**Your instructions:** Could you rewrite all of the items below as a two-column CSV with the header `text,answer`, one row per item, putting each value in double quotes with any line breaks turned into spaces and the pictures left out?

**Given data:**
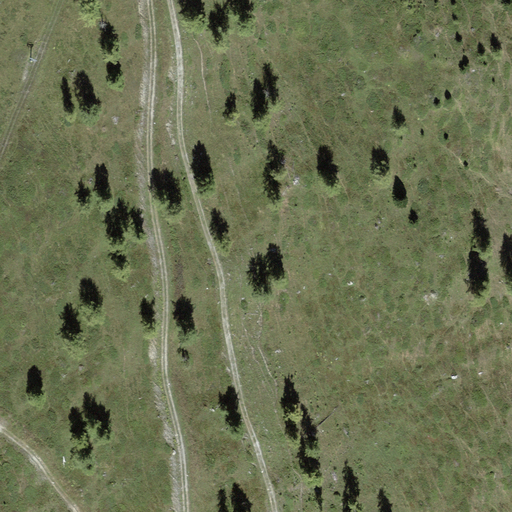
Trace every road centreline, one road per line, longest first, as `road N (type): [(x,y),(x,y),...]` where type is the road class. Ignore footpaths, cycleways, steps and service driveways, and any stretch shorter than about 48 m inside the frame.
road 1 (track): [(279,511),(185,154),(172,0)]
road 2 (track): [(188,511),(156,194),(150,0)]
road 3 (track): [(0,409),(35,439),(86,511)]
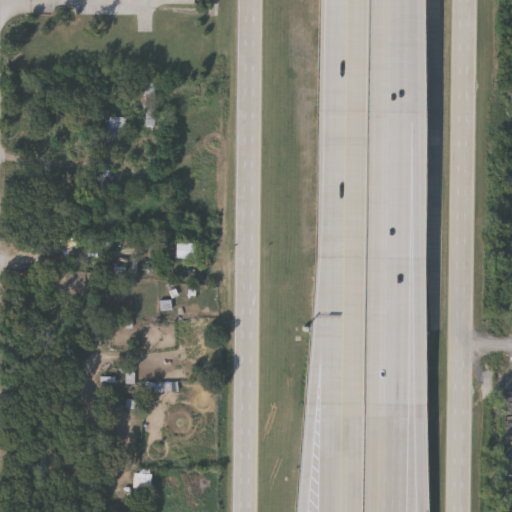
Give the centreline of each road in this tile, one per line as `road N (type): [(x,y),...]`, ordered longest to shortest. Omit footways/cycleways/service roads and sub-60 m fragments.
road 1 (secondary): [(458,511),(462,0)]
road 2 (motorway): [(424,404),(419,178),(401,64)]
road 3 (motorway): [(393,405),(401,64)]
road 4 (secondary): [(250,0),(248,276)]
road 5 (motorway): [(348,0),(344,264)]
road 6 (secondary): [(248,276),(245,511)]
road 7 (motorway): [(344,264),(315,404)]
road 8 (motorway): [(344,264),(345,404)]
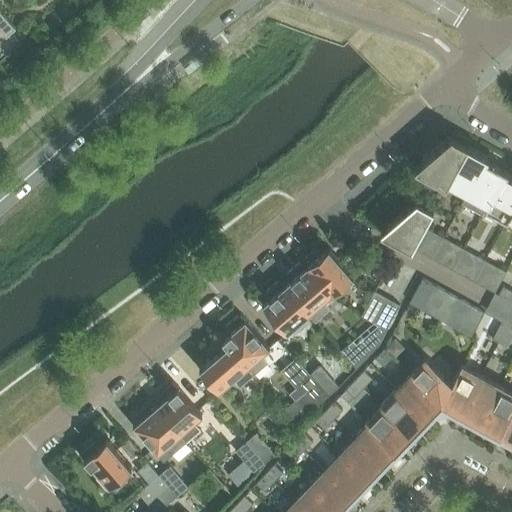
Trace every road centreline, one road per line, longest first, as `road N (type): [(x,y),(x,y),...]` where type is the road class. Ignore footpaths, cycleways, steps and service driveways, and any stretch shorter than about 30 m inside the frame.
road 1 (residential): [(8,459),(446,87)]
road 2 (secondary): [(0,199),(153,65)]
road 3 (residential): [(409,511),(440,478),(465,474),(511,499)]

**Problem solution:**
text,answer
"Trace every road centreline, one road per line, longest first, as `road N (type): [(x,y),(x,y),...]` where type is the road class. Ignore footpaths, cycleways, steps and service driveways, and any stretch shorter than about 48 m inside the frame.","road 1 (track): [(279,511),(185,154),(172,0)] road 2 (track): [(188,511),(156,194),(150,0)] road 3 (track): [(0,409),(35,439),(86,511)]"
"Give the centreline of each road in this tile, one per line as `road N (type): [(x,y),...]`, ordered longest to shortest. Omit footways/cycleways/service roads and sub-60 m fragments.","road 1 (secondary): [(458,511),(462,0)] road 2 (motorway): [(424,404),(419,178),(401,64)] road 3 (motorway): [(393,405),(401,64)] road 4 (secondary): [(250,0),(248,276)] road 5 (motorway): [(348,0),(344,264)] road 6 (secondary): [(248,276),(245,511)] road 7 (motorway): [(344,264),(315,404)] road 8 (motorway): [(344,264),(345,404)]"
"Trace every road centreline, one road per line, longest first, as `road N (type): [(x,y),(x,y),...]` where type is the road class. Ignore footpaths, cycleways, steps and service driveways, and any stretch shorter than about 30 m inside the frame.","road 1 (residential): [(8,459),(446,87)] road 2 (secondary): [(0,199),(153,65)] road 3 (residential): [(409,511),(440,478),(465,474),(511,499)]"